_INSTRUCTIONS FOR THE TASK:_ List every line below that contains the string "instrumentName", matching its case exactly.

Lines from a data source
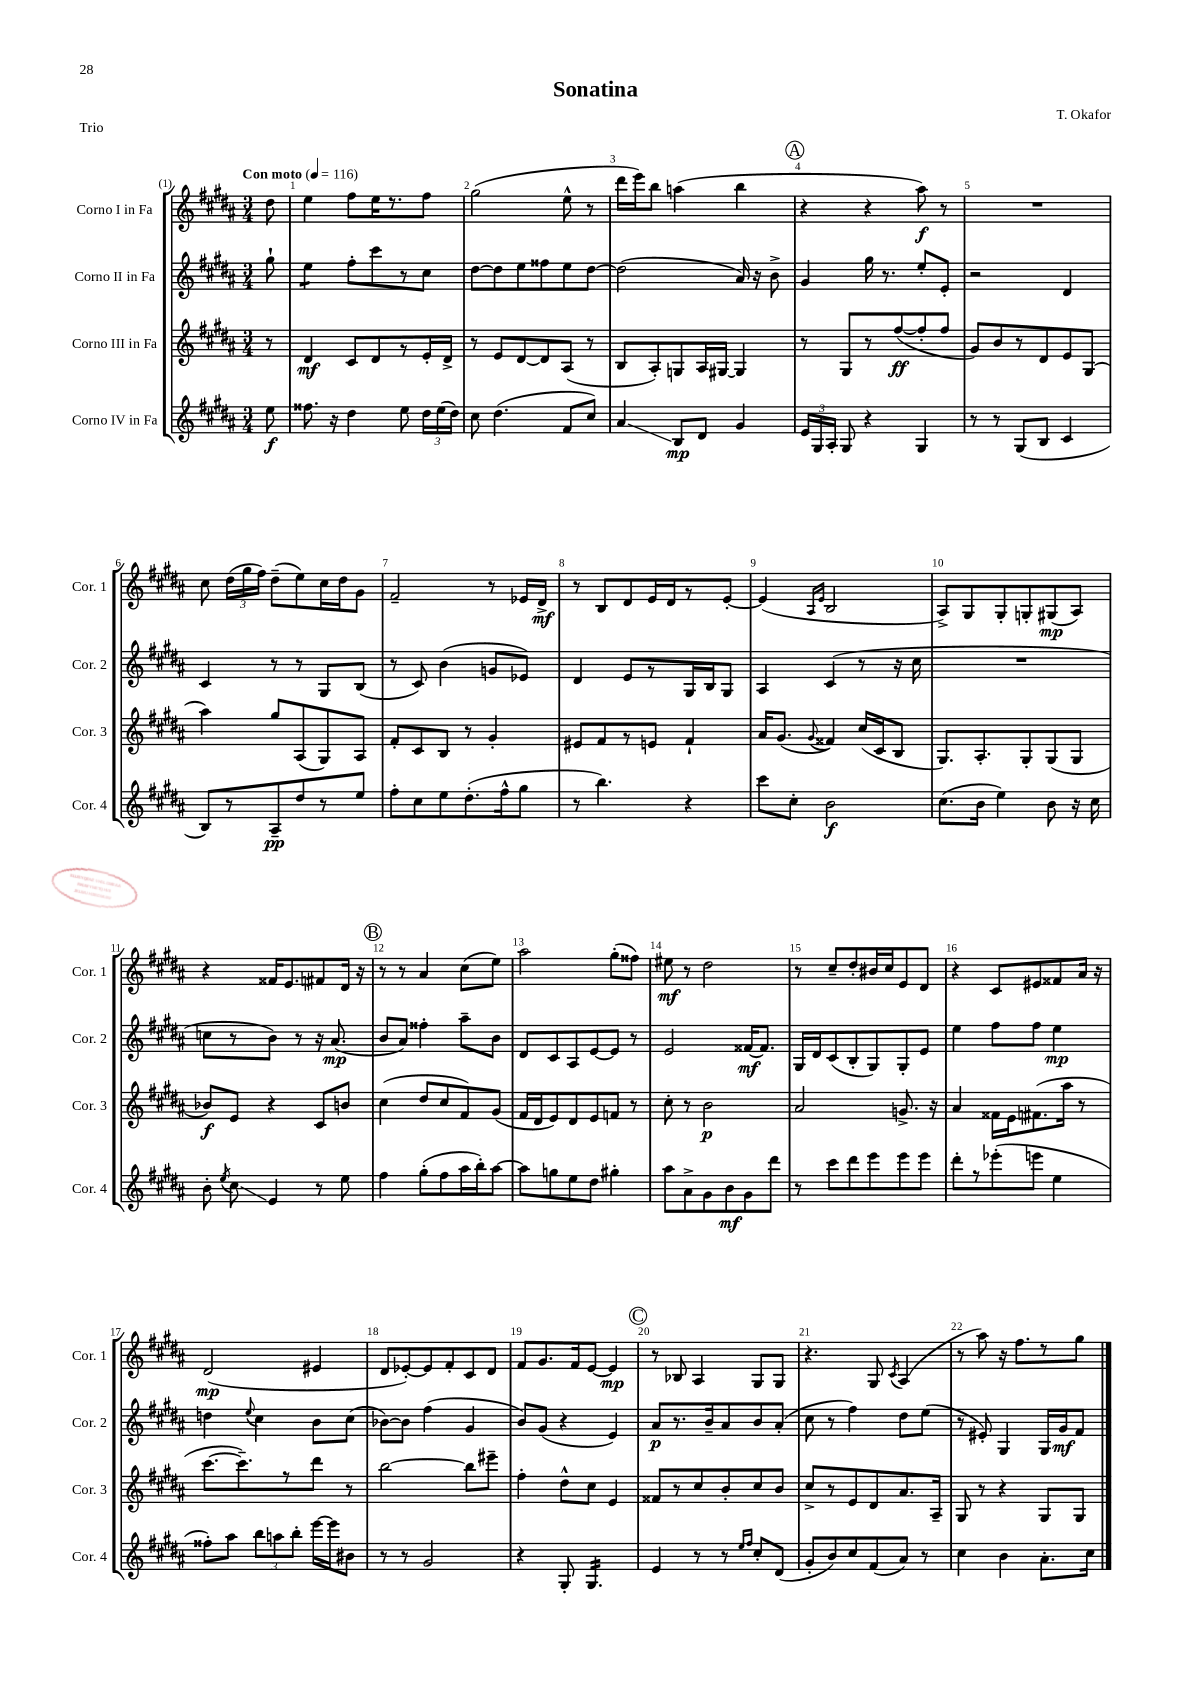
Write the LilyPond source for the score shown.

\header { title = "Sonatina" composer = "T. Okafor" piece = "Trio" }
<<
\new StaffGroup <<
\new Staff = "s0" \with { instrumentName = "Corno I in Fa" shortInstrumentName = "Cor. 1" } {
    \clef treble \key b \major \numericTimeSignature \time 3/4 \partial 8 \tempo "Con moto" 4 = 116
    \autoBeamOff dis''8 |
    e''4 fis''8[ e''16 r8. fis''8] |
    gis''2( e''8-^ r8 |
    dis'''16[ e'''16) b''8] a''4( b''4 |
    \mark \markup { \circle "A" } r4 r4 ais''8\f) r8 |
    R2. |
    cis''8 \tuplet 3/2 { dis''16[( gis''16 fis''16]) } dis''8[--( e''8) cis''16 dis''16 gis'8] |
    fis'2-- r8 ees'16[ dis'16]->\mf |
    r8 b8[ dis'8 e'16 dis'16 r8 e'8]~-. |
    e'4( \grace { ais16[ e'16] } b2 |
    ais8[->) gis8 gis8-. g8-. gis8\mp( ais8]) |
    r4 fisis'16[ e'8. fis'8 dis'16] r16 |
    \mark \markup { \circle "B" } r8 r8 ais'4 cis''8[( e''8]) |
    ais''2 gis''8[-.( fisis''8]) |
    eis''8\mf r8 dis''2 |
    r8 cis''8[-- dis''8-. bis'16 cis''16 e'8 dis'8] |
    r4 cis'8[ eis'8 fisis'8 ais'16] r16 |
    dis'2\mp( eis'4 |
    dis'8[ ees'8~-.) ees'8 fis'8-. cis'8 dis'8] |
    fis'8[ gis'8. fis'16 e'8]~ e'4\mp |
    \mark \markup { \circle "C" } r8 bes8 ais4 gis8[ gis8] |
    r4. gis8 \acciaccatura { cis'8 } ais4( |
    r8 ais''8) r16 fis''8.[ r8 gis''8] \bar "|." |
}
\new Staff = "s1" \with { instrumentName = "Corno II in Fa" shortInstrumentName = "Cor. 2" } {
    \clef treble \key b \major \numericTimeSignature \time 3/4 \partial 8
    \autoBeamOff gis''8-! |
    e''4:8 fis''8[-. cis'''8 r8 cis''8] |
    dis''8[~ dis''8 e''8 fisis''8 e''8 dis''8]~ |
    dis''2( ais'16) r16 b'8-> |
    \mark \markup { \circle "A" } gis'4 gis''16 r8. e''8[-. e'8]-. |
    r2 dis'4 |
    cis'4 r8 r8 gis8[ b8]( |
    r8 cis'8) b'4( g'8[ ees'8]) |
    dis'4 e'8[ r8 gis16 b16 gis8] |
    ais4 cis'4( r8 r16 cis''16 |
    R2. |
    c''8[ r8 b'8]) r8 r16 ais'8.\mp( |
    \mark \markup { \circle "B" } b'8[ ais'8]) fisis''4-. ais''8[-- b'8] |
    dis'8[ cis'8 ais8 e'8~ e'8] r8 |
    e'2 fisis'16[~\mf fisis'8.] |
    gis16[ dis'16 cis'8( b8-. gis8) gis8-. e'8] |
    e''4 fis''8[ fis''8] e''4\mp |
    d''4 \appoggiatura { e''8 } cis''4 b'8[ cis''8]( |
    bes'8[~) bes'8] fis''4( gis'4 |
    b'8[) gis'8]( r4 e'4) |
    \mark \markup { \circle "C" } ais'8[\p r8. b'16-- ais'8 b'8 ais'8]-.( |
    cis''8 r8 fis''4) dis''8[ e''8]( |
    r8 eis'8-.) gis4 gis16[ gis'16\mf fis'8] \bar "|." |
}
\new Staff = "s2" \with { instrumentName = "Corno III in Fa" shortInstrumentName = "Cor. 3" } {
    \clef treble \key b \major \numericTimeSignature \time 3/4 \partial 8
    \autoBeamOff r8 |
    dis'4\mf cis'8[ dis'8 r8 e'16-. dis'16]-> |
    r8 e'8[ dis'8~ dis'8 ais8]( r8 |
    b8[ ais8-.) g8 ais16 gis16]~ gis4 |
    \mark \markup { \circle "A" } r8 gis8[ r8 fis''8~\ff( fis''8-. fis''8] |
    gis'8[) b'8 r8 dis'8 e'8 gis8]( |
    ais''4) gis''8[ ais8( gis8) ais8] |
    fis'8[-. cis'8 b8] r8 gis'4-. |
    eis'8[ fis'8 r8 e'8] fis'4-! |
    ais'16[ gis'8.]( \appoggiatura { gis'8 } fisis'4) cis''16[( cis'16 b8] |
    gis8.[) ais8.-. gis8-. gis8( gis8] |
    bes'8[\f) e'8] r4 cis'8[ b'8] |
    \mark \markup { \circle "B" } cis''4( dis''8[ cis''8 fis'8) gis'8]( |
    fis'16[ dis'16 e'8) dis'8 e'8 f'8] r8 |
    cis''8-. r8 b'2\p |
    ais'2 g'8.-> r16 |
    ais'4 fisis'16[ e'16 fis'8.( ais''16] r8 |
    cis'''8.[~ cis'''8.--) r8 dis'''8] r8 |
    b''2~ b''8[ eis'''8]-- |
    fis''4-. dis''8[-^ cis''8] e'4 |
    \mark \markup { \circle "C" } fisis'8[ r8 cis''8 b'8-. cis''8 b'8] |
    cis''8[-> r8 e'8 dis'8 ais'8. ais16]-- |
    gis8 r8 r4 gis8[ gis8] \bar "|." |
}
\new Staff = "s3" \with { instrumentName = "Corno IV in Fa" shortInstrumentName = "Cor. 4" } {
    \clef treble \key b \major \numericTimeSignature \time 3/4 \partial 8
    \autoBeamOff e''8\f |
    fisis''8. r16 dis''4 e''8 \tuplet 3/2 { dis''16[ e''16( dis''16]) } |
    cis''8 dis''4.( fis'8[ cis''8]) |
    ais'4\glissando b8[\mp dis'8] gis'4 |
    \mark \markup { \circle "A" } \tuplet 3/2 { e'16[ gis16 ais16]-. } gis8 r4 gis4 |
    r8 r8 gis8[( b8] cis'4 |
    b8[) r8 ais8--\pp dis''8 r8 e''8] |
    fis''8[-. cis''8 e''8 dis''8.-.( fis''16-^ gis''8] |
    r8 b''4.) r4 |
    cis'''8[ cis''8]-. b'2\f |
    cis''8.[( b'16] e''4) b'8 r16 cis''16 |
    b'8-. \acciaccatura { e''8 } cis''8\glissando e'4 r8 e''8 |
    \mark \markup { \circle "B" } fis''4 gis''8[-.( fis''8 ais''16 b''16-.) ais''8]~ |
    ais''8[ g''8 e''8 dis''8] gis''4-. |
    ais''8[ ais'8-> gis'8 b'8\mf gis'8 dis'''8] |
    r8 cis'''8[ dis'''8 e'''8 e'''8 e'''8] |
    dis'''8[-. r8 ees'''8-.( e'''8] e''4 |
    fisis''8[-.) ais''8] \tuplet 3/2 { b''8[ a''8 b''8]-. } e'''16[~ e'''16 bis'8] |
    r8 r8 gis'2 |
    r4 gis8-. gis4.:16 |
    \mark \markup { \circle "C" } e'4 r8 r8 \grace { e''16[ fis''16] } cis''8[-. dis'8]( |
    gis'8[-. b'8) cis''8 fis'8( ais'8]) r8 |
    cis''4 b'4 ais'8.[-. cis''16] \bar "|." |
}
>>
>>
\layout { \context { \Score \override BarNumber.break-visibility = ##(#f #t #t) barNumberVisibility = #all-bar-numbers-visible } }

_RESPONSE BELOW:_
\new Staff = "s0" \with { instrumentName = "Corno I in Fa" shortInstrumentName = "Cor. 1" } {
\new Staff = "s1" \with { instrumentName = "Corno II in Fa" shortInstrumentName = "Cor. 2" } {
\new Staff = "s2" \with { instrumentName = "Corno III in Fa" shortInstrumentName = "Cor. 3" } {
\new Staff = "s3" \with { instrumentName = "Corno IV in Fa" shortInstrumentName = "Cor. 4" } {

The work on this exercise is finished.